### About this exercise
Exact copy required. Repeat the records, but keep the pictures out.

[Opening Provided records section]

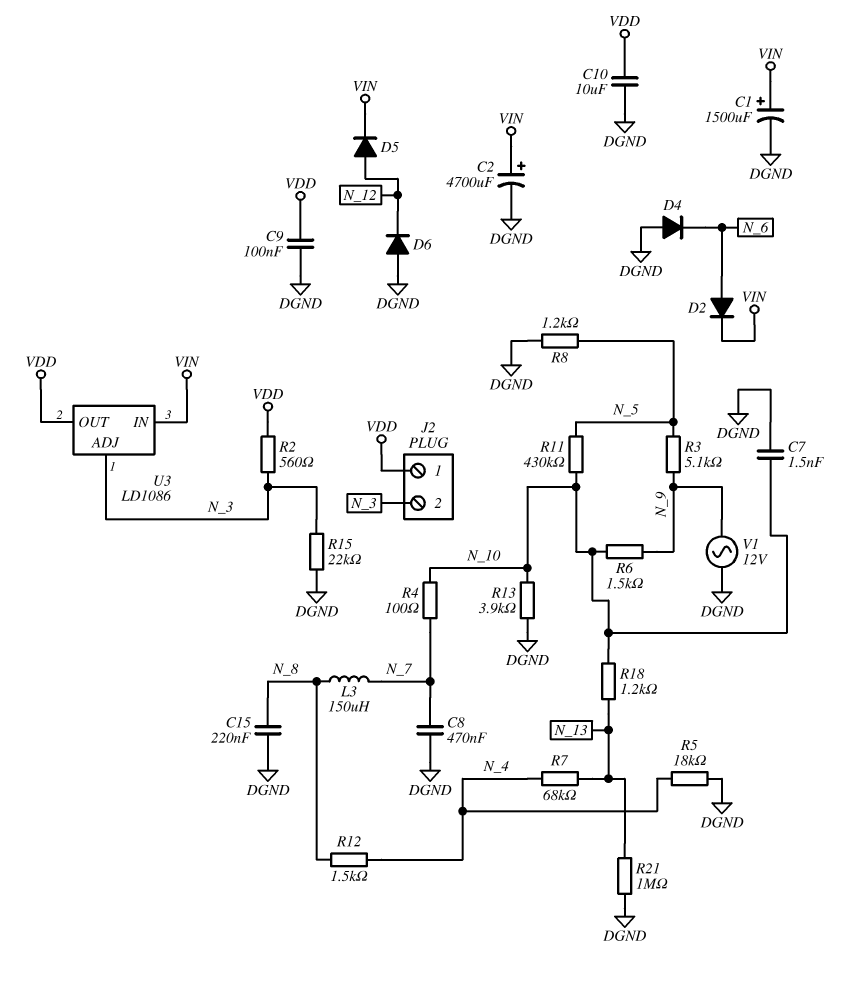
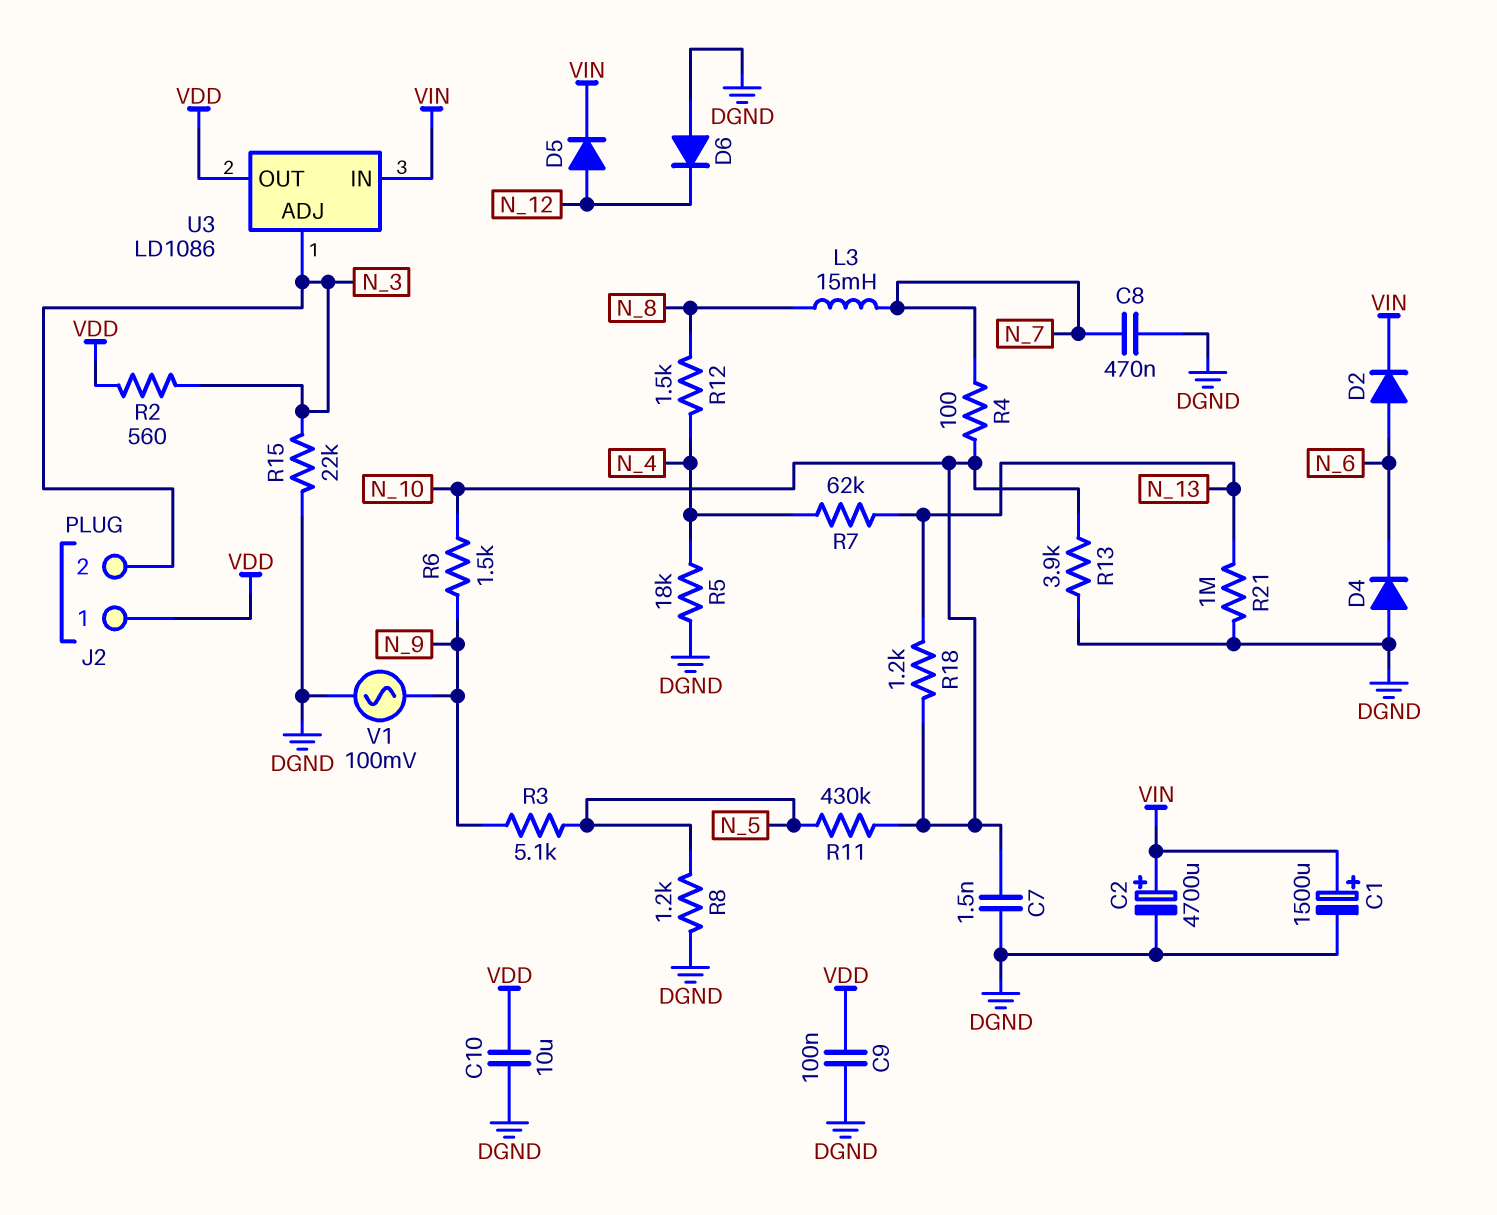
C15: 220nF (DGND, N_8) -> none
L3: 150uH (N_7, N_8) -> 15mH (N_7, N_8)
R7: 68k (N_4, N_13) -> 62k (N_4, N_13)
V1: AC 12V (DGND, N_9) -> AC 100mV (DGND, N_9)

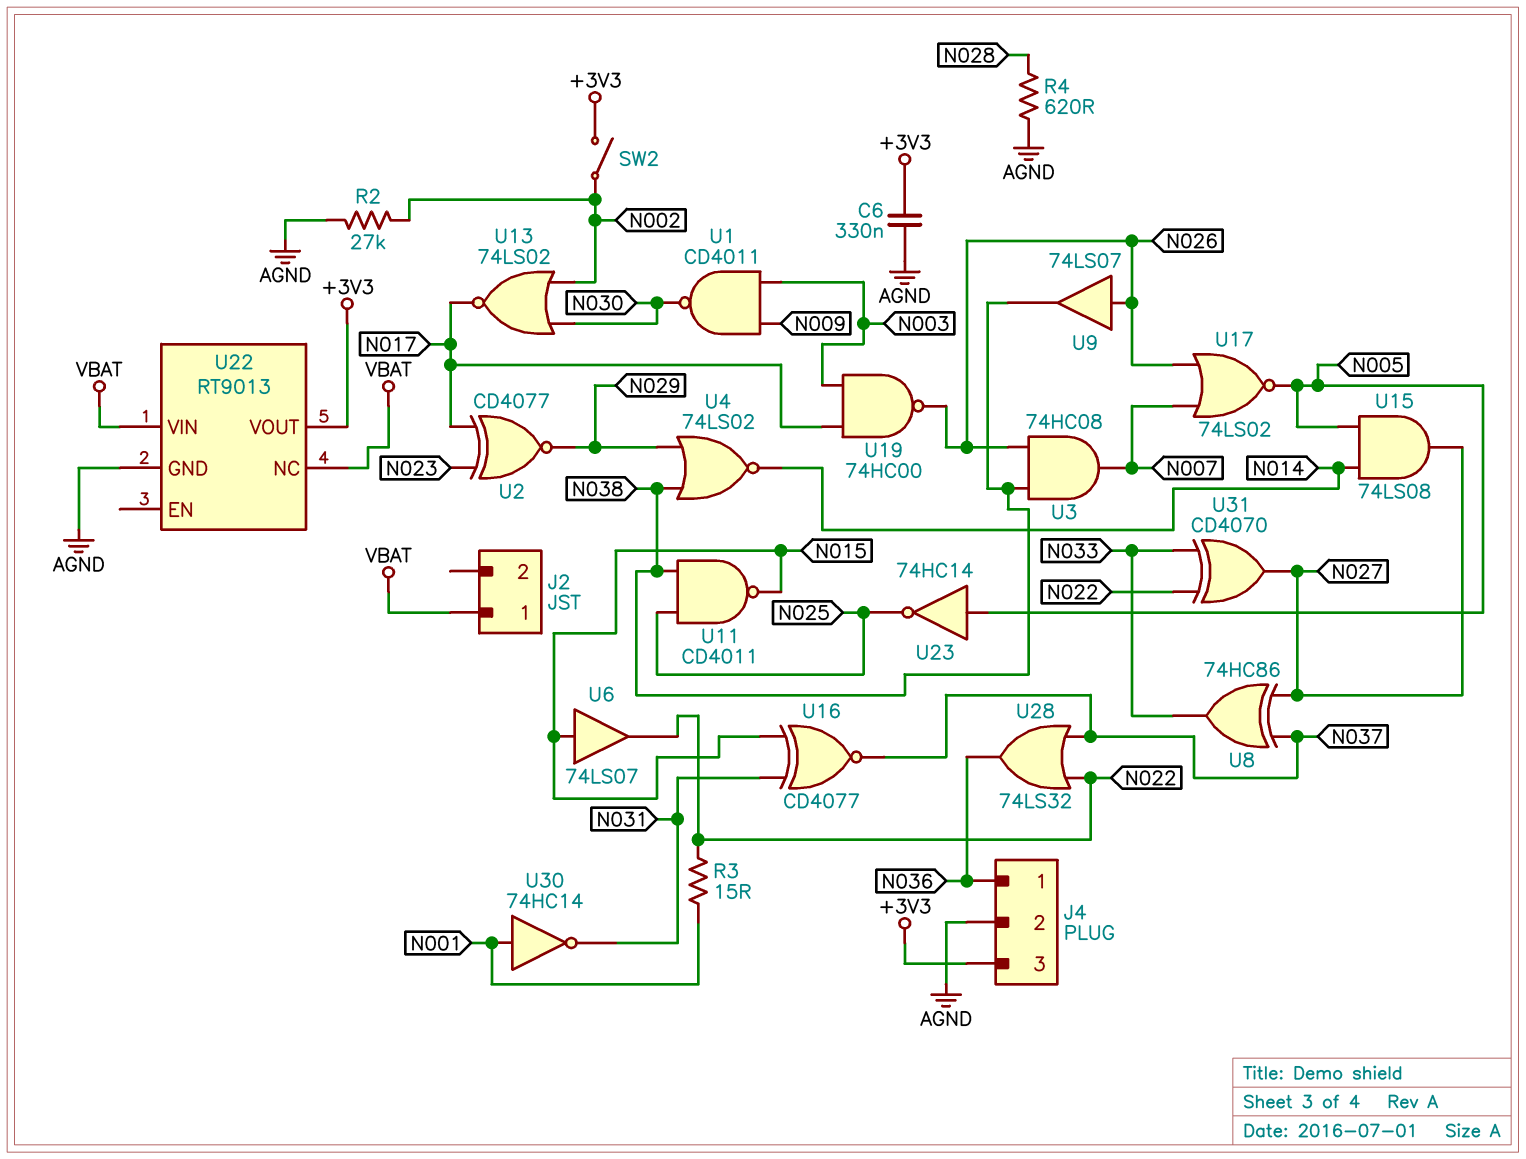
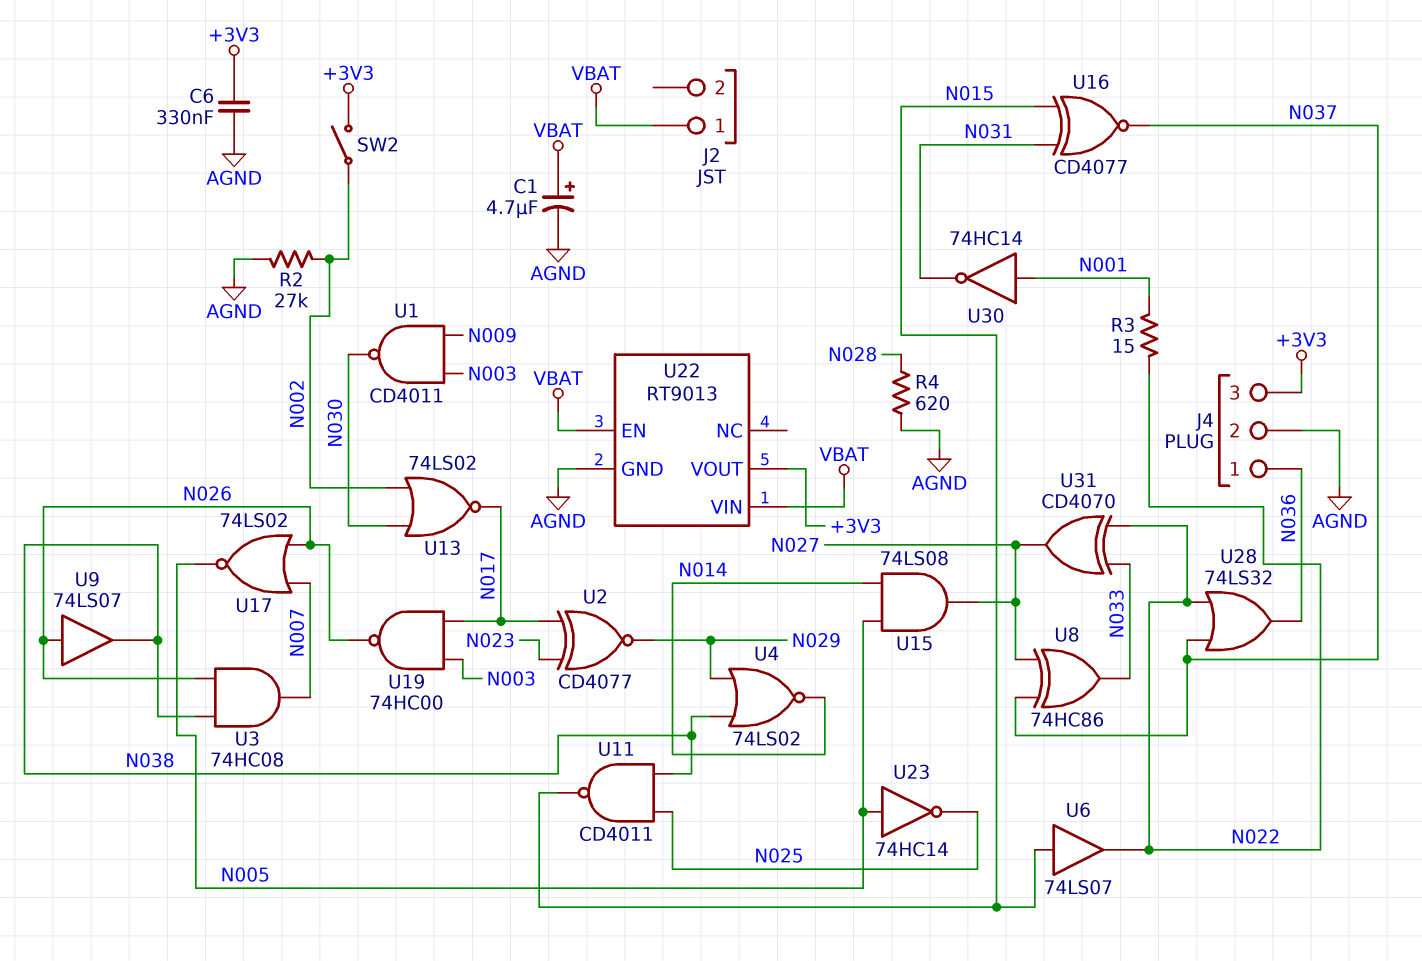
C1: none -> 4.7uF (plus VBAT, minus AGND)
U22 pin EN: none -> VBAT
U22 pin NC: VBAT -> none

[Closing Provided records section]

### Reply
C15: 220nF (DGND, N_8) -> none
L3: 150uH (N_7, N_8) -> 15mH (N_7, N_8)
R7: 68k (N_4, N_13) -> 62k (N_4, N_13)
V1: AC 12V (DGND, N_9) -> AC 100mV (DGND, N_9)

C1: none -> 4.7uF (plus VBAT, minus AGND)
U22 pin EN: none -> VBAT
U22 pin NC: VBAT -> none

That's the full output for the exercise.